WORK REQUIRED -
Go through the data below and return each line where the string "white" occurs.

PROVIDED RECORDS -
-----
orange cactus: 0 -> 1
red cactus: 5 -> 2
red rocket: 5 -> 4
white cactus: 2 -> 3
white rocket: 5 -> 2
-----
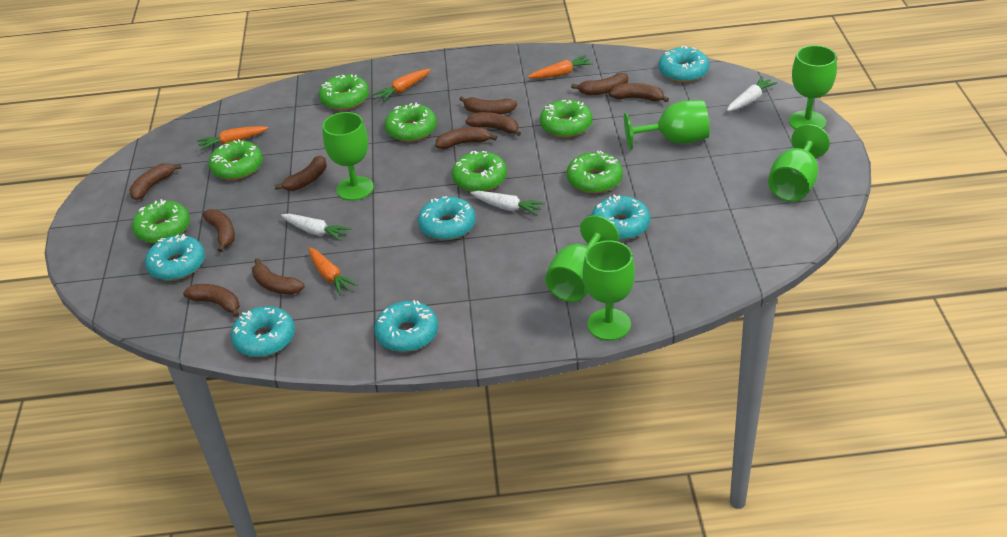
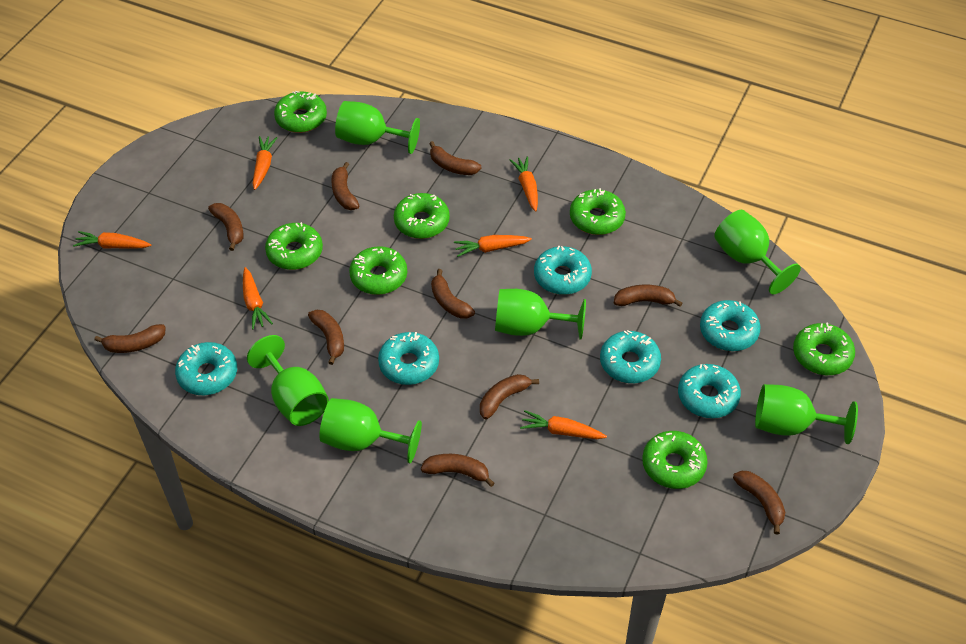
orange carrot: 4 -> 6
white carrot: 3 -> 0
-----
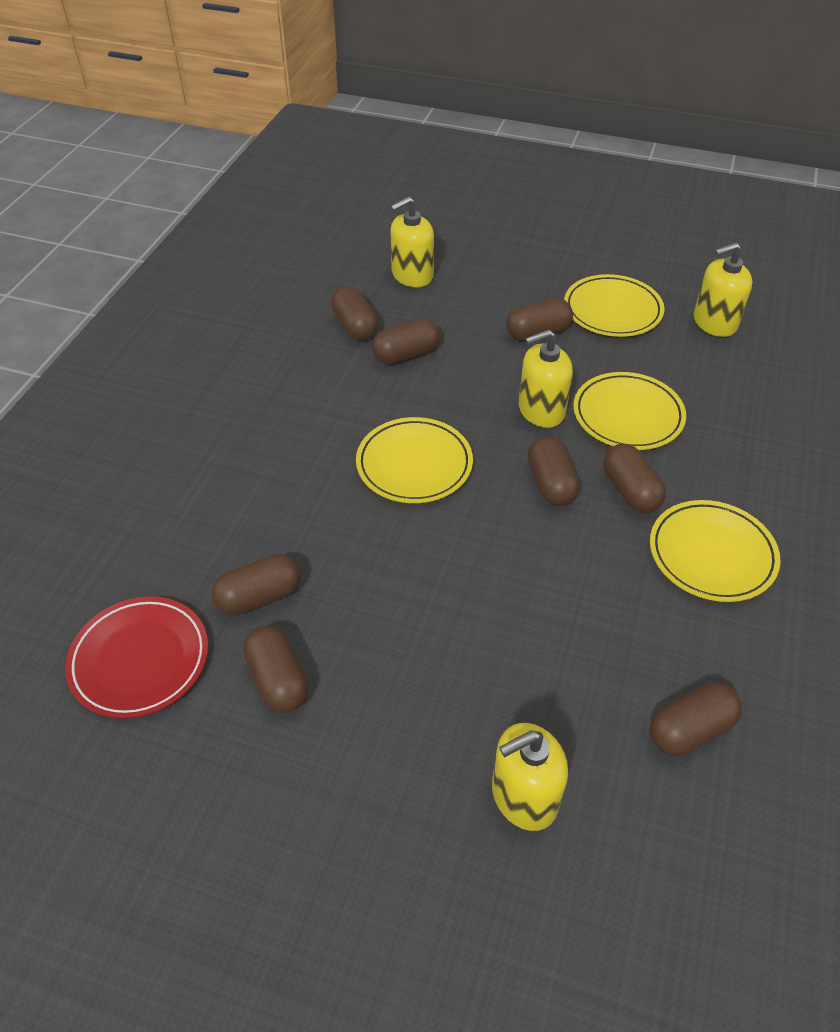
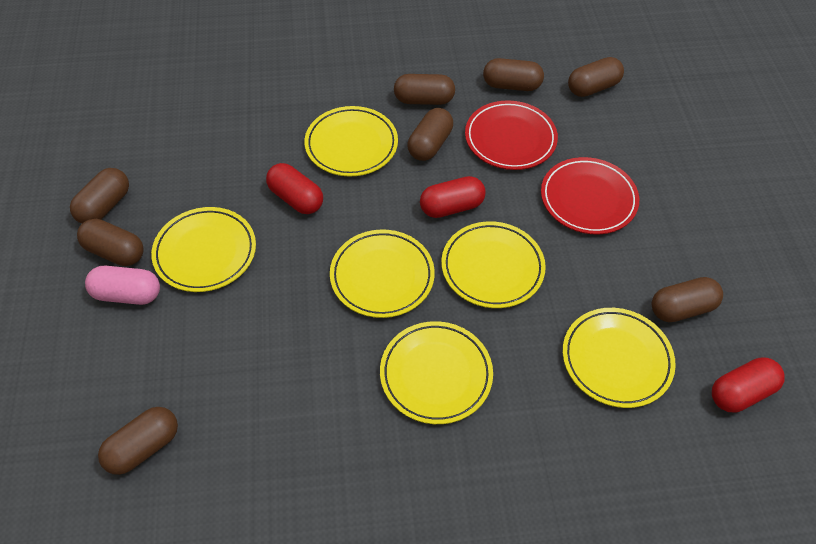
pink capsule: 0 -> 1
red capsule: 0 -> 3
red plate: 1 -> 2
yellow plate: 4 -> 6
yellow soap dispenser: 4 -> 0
-----
RESULT BELOW -
white cactus: 2 -> 3
white rocket: 5 -> 2
white carrot: 3 -> 0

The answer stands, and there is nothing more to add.